Goal of the exercise. Every line from the one containing "Q2: NMOS AO3400" to the end of the data below should be copied exactly, but pictures should not.

Extracted data.
——

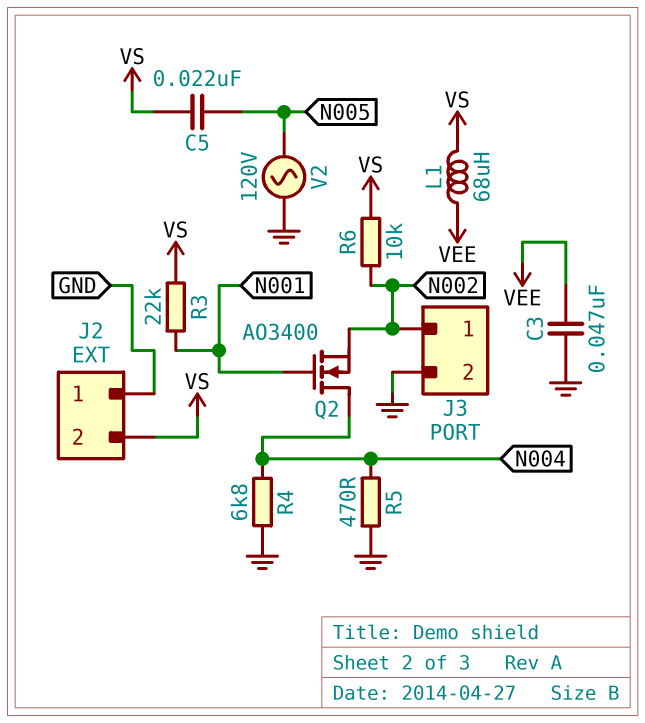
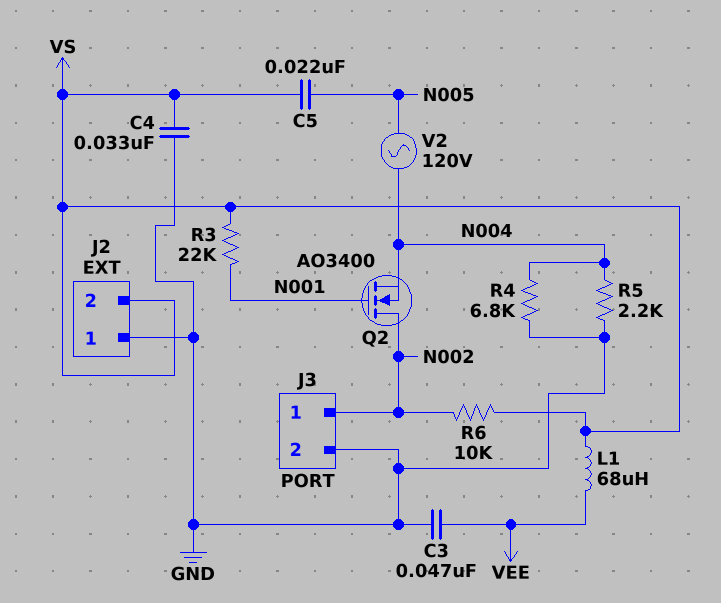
C4: none -> 33nF (GND, VS)
Q2: NMOS AO3400 (G N001, D N004, S N002) -> NMOS AO3400 (G N001, D N002, S N004)
R5: 470 (GND, N004) -> 2.2k (GND, N004)
V2: AC 120V (GND, N005) -> AC 120V (N004, N005)

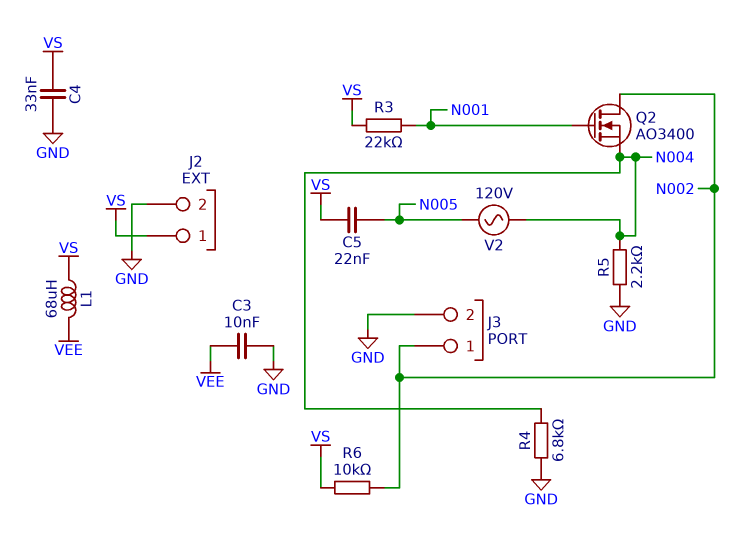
C3: 47nF (GND, VEE) -> 10nF (GND, VEE)
J2 pin 1: GND -> VS
J2 pin 2: VS -> GND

——

Answer below.
Q2: NMOS AO3400 (G N001, D N004, S N002) -> NMOS AO3400 (G N001, D N002, S N004)
R5: 470 (GND, N004) -> 2.2k (GND, N004)
V2: AC 120V (GND, N005) -> AC 120V (N004, N005)

C3: 47nF (GND, VEE) -> 10nF (GND, VEE)
J2 pin 1: GND -> VS
J2 pin 2: VS -> GND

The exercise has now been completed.